▼▼▼
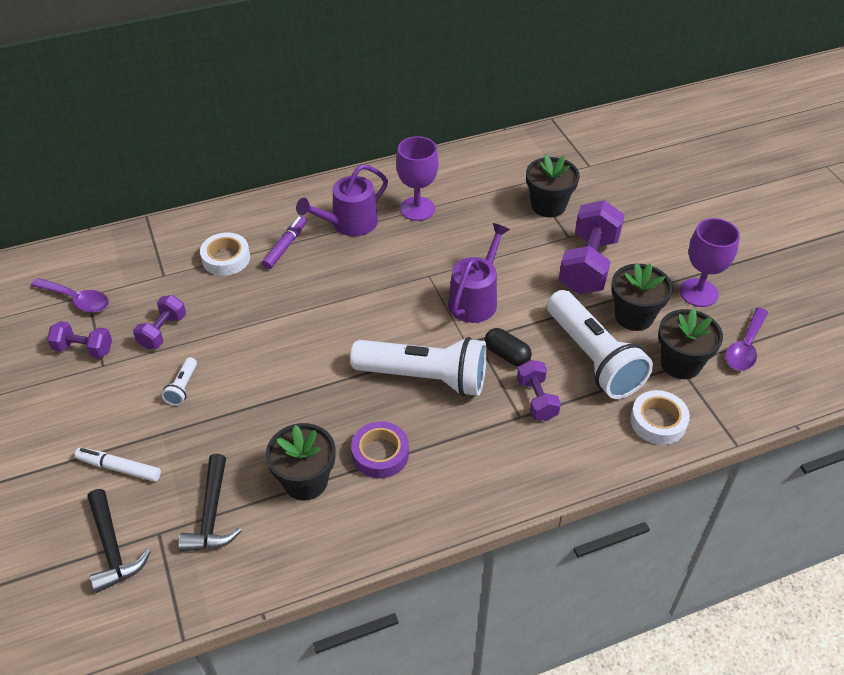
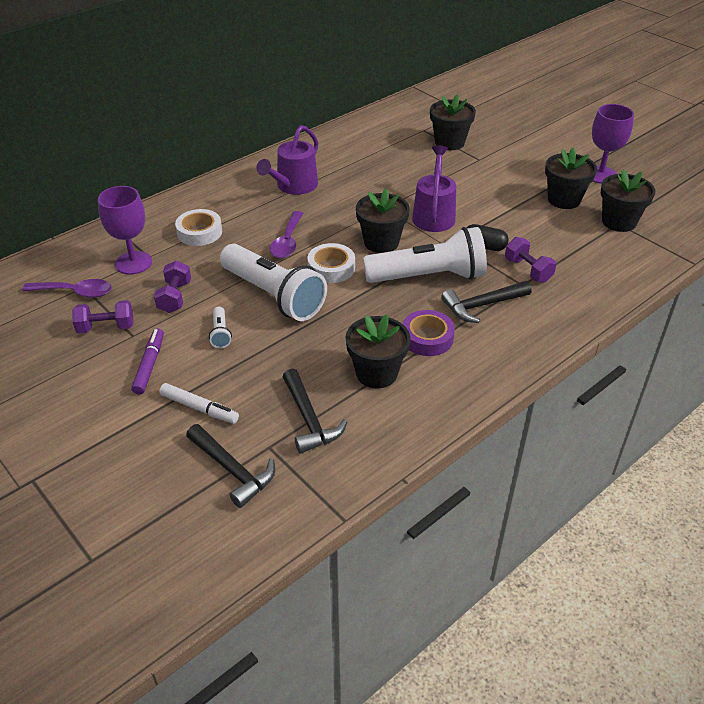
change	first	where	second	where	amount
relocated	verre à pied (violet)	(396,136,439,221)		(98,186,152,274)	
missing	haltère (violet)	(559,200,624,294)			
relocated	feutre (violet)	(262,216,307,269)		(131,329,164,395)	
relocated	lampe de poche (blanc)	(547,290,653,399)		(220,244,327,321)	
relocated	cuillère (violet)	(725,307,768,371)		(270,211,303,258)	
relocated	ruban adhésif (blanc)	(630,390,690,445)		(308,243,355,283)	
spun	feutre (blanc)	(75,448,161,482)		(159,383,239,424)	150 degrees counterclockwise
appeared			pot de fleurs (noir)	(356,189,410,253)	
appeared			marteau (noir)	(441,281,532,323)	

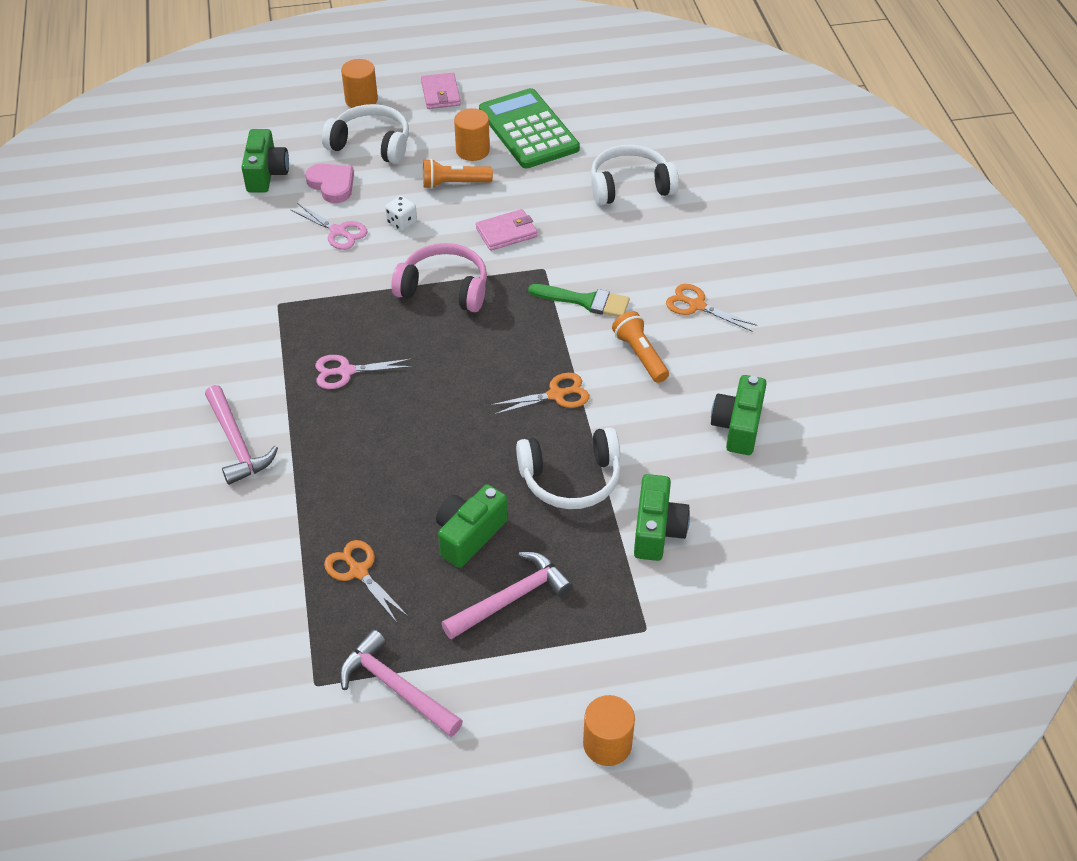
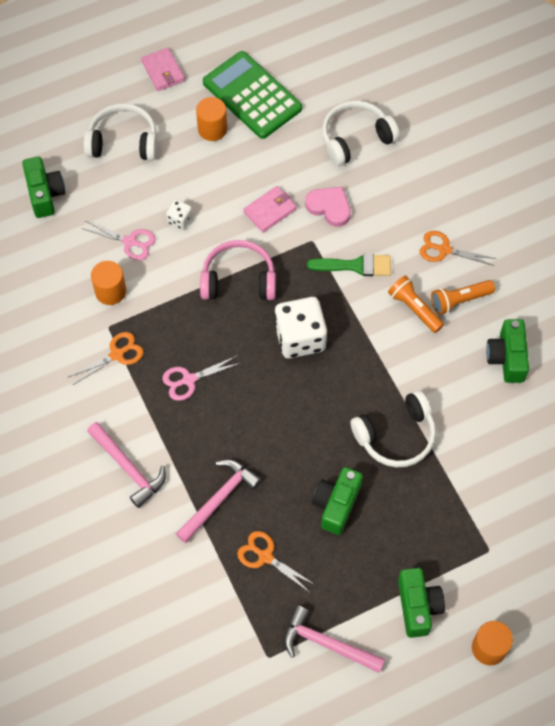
change	first	where	second	where	amount
relocated	cylindre (orange)	(341,59,378,108)		(91,261,126,305)	
relocated	lampe de poche (orange)	(423,159,493,189)		(431,280,495,315)	
relocated	cœur (rose)	(306,164,354,203)		(305,187,351,227)	
relocated	ciseaux (orange)	(491,373,589,415)		(69,332,144,385)	
relocated	appareil photo (vert)	(634,474,690,561)		(398,568,445,638)	
relocated	marteau (rose)	(441,552,573,639)		(176,460,262,543)	
appeared			dé (blanc)	(275,297,327,359)	

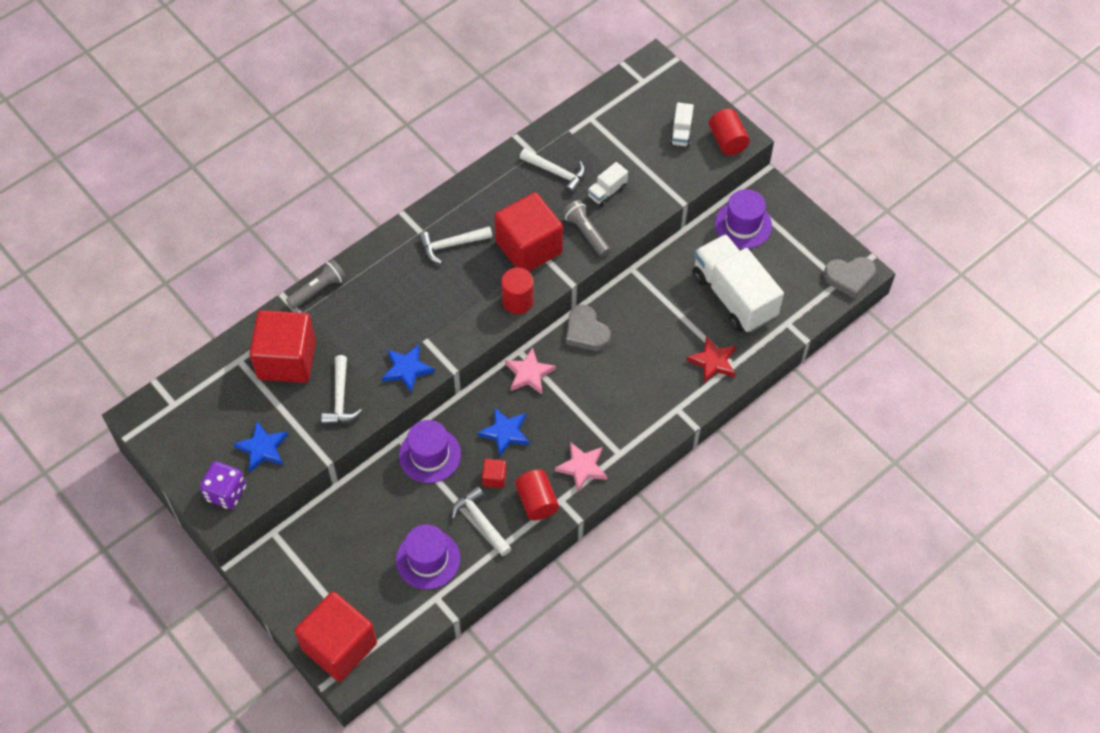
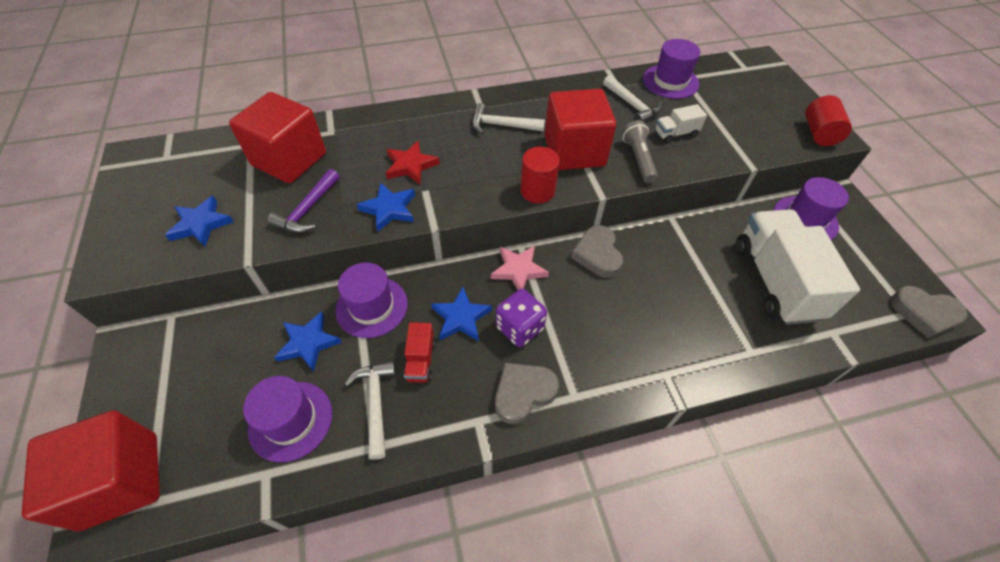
change	first	where	second	where	amount
missing	camion (blanc)	(670,103,694,147)			
missing	lampe de poche (gris)	(286,259,346,309)			
relocated	étoile (rouge)	(687,336,736,384)		(386,141,440,184)	
colour	marteau (blanc)	(321,355,362,425)	marteau (violet)	(268,169,339,233)	
exchanged	étoile (rose)	(555,442,607,492)	cœur (gris)	(495,363,559,424)	
exchanged	cube (rouge)	(482,459,506,488)	camion (rouge)	(404,322,436,383)	
relocated	dé (violet)	(200,461,246,509)		(496,289,547,347)	
missing	cylindre (rouge)	(515,469,559,520)			
appeared			chapeau (violet)	(643,39,700,99)	
appeared			étoile (bleu)	(274,311,342,372)	

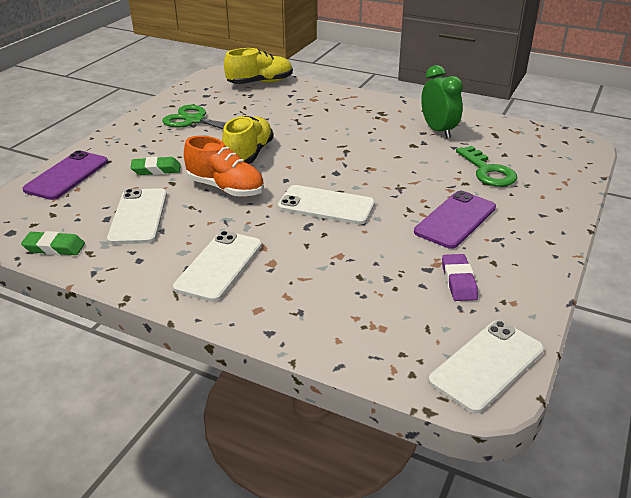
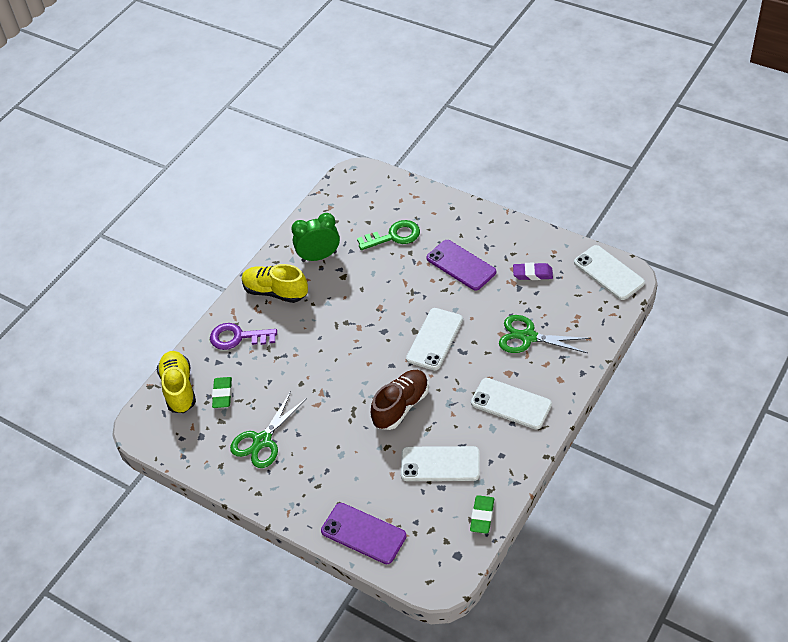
change	first	where	second	where	amount
relocated	chaussure (jaune)	(222,116,274,164)		(242,264,308,303)	
colour	chaussure (orange)	(184,136,264,197)	chaussure (marron)	(371,370,429,430)	
relocated	gomme (vert)	(130,157,181,175)		(212,377,232,408)	
appeared			ciseaux (vert)	(499,315,591,353)	
appeared			clé (violet)	(210,323,277,350)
▲▲▲
• Assignment: Pictures are to be left out, while the records are copied word for word.

• Answer to this problem:
change	first	where	second	where	amount
relocated	verre à pied (violet)	(396,136,439,221)		(98,186,152,274)	
missing	haltère (violet)	(559,200,624,294)			
relocated	feutre (violet)	(262,216,307,269)		(131,329,164,395)	
relocated	lampe de poche (blanc)	(547,290,653,399)		(220,244,327,321)	
relocated	cuillère (violet)	(725,307,768,371)		(270,211,303,258)	
relocated	ruban adhésif (blanc)	(630,390,690,445)		(308,243,355,283)	
spun	feutre (blanc)	(75,448,161,482)		(159,383,239,424)	150 degrees counterclockwise
appeared			pot de fleurs (noir)	(356,189,410,253)	
appeared			marteau (noir)	(441,281,532,323)	

change	first	where	second	where	amount
relocated	cylindre (orange)	(341,59,378,108)		(91,261,126,305)	
relocated	lampe de poche (orange)	(423,159,493,189)		(431,280,495,315)	
relocated	cœur (rose)	(306,164,354,203)		(305,187,351,227)	
relocated	ciseaux (orange)	(491,373,589,415)		(69,332,144,385)	
relocated	appareil photo (vert)	(634,474,690,561)		(398,568,445,638)	
relocated	marteau (rose)	(441,552,573,639)		(176,460,262,543)	
appeared			dé (blanc)	(275,297,327,359)	

change	first	where	second	where	amount
missing	camion (blanc)	(670,103,694,147)			
missing	lampe de poche (gris)	(286,259,346,309)			
relocated	étoile (rouge)	(687,336,736,384)		(386,141,440,184)	
colour	marteau (blanc)	(321,355,362,425)	marteau (violet)	(268,169,339,233)	
exchanged	étoile (rose)	(555,442,607,492)	cœur (gris)	(495,363,559,424)	
exchanged	cube (rouge)	(482,459,506,488)	camion (rouge)	(404,322,436,383)	
relocated	dé (violet)	(200,461,246,509)		(496,289,547,347)	
missing	cylindre (rouge)	(515,469,559,520)			
appeared			chapeau (violet)	(643,39,700,99)	
appeared			étoile (bleu)	(274,311,342,372)	

change	first	where	second	where	amount
relocated	chaussure (jaune)	(222,116,274,164)		(242,264,308,303)	
colour	chaussure (orange)	(184,136,264,197)	chaussure (marron)	(371,370,429,430)	
relocated	gomme (vert)	(130,157,181,175)		(212,377,232,408)	
appeared			ciseaux (vert)	(499,315,591,353)	
appeared			clé (violet)	(210,323,277,350)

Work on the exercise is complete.